[Data]

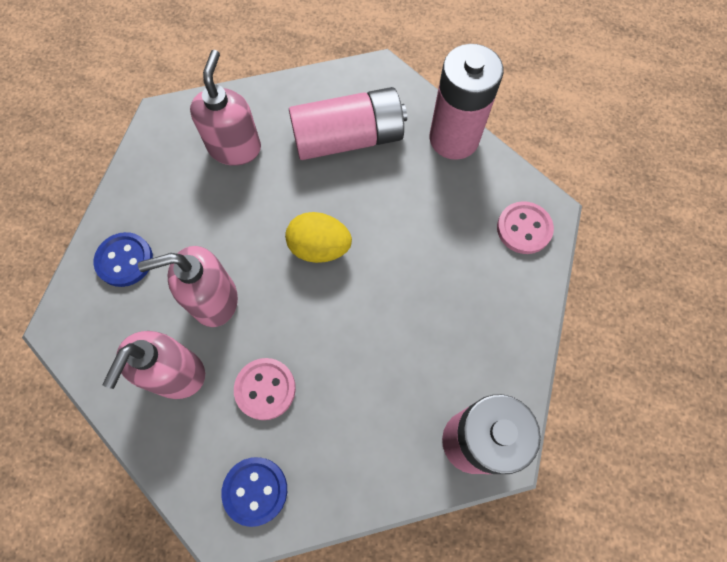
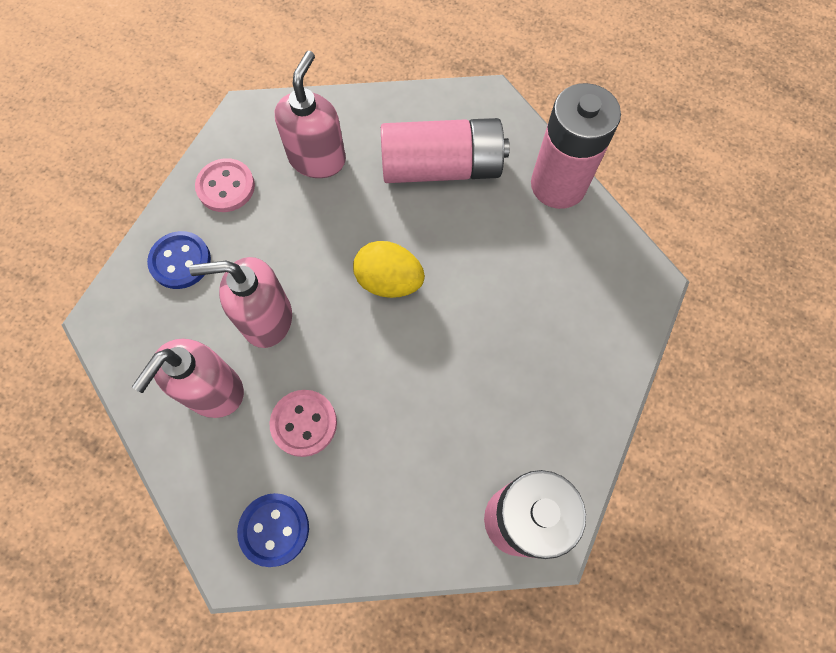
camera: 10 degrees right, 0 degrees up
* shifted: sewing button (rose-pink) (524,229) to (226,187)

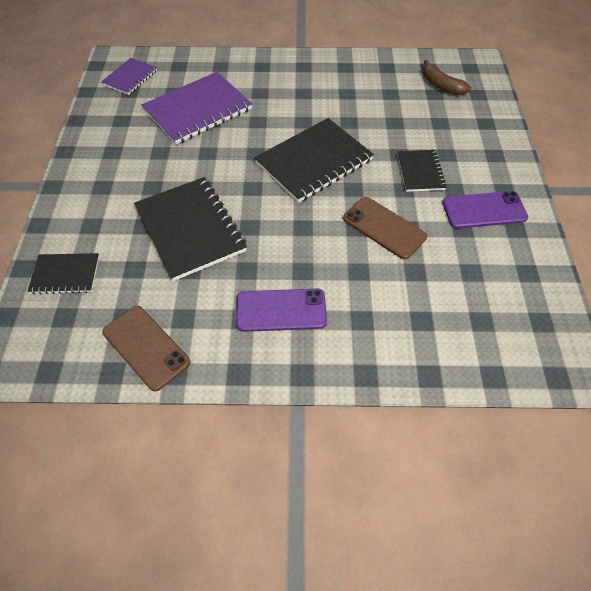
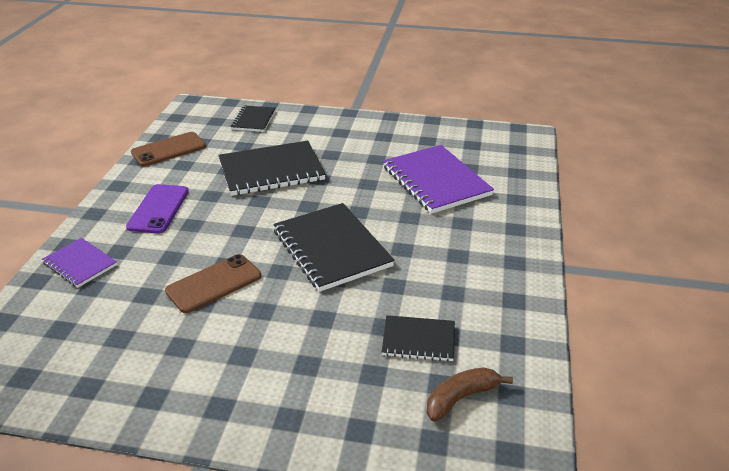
camera: 100 degrees right, 20 degrees down
* shifted: exercise book (purple) (130,78) to (80,264)
* shifted: exercise book (ebony) (420,172) to (418,340)
* gone: phone (purple) (484,210)

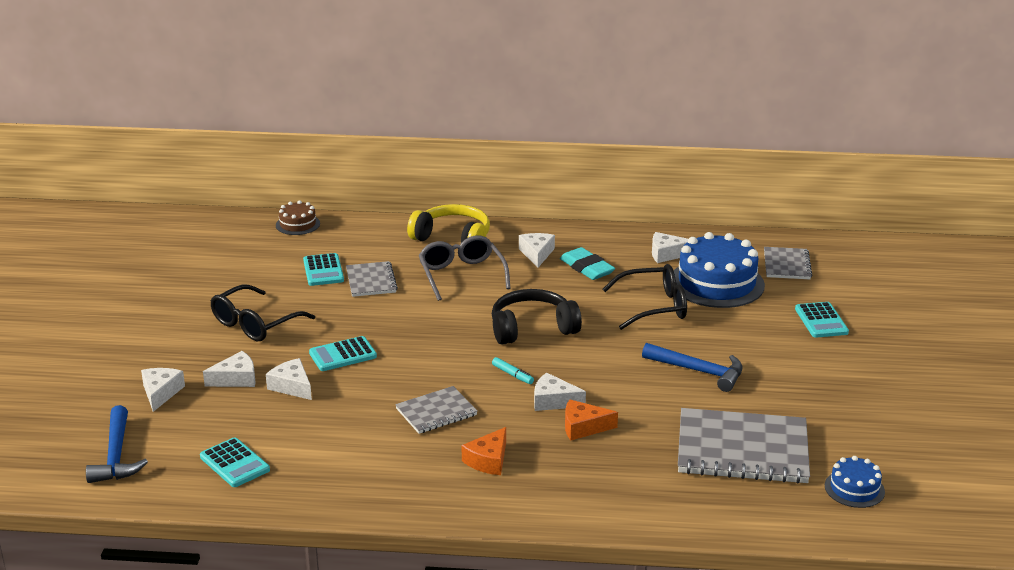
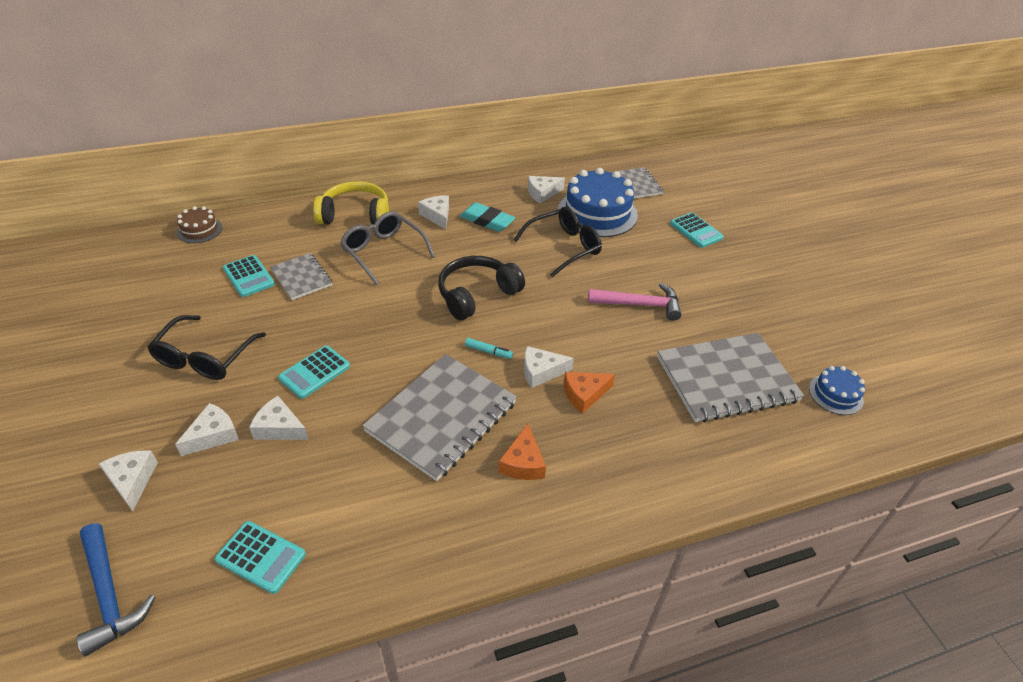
camera: 25 degrees left, 15 degrees up
* repainted: claw hammer (royal blue) (699,371) to claw hammer (rose-pink) (640,304)
* scaled: exercise book (grey) (436,412) = (442,417) x1.85

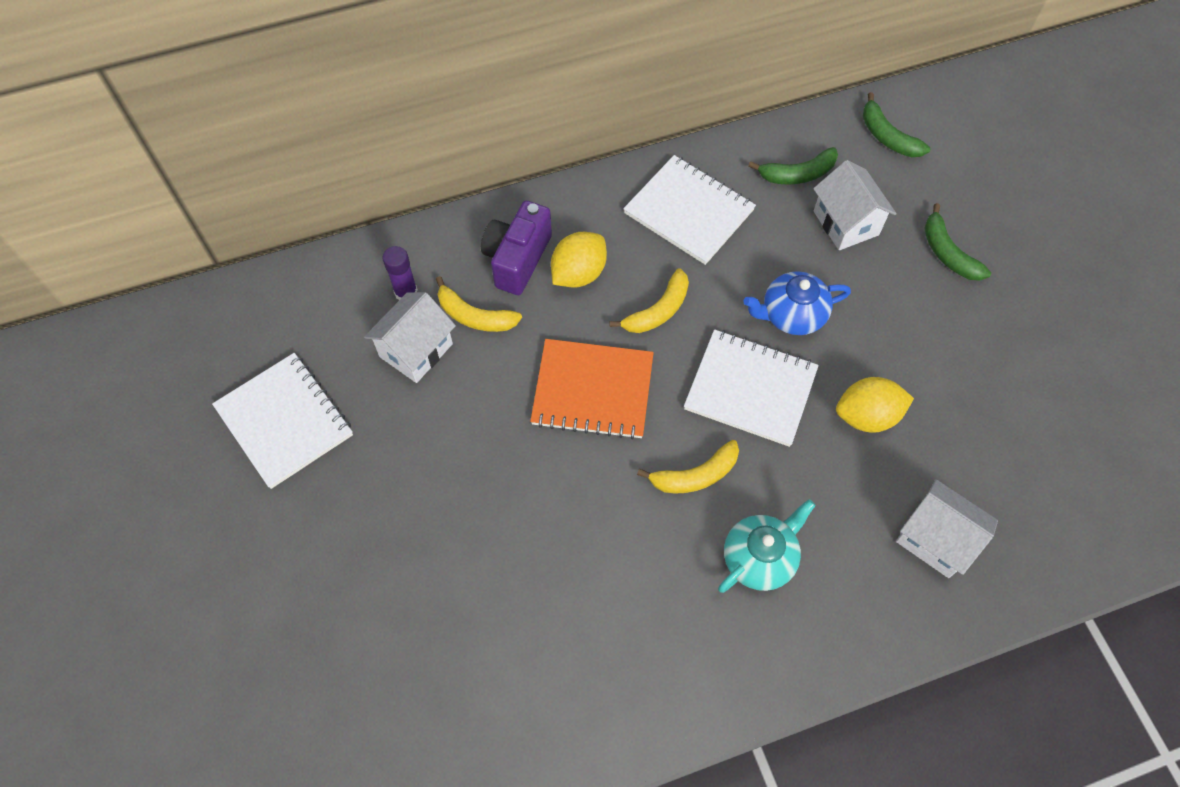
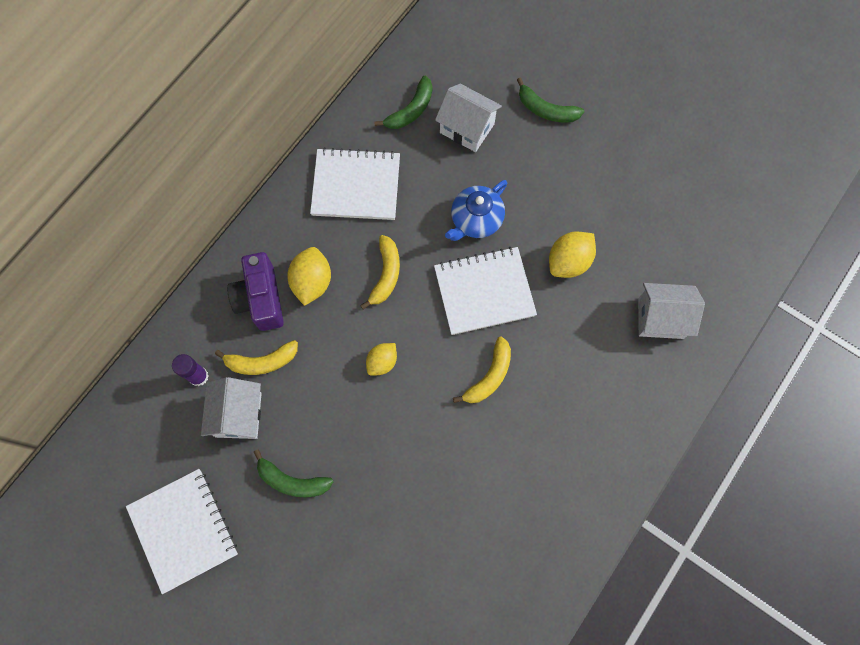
camera: 35 degrees left, 10 degrees up
* shifted: banana fruit (green) (887,136) to (292,481)
* swapped: exercise book (orange-coloured) (592,390) to toy lemon (golden) (382,362)
* rotated: exercise book (snow-white) (285,421) = (183,530) 45 degrees clockwise
* gone: china teapot (aqua) (760,557)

[/Data]

Begin at the first line of the entries and end at the line containing "phone (purple) (484,210)": write out each line exactly, skipping pictures.

## Response to the task
camera: 10 degrees right, 0 degrees up
* shifted: sewing button (rose-pink) (524,229) to (226,187)

camera: 100 degrees right, 20 degrees down
* shifted: exercise book (purple) (130,78) to (80,264)
* shifted: exercise book (ebony) (420,172) to (418,340)
* gone: phone (purple) (484,210)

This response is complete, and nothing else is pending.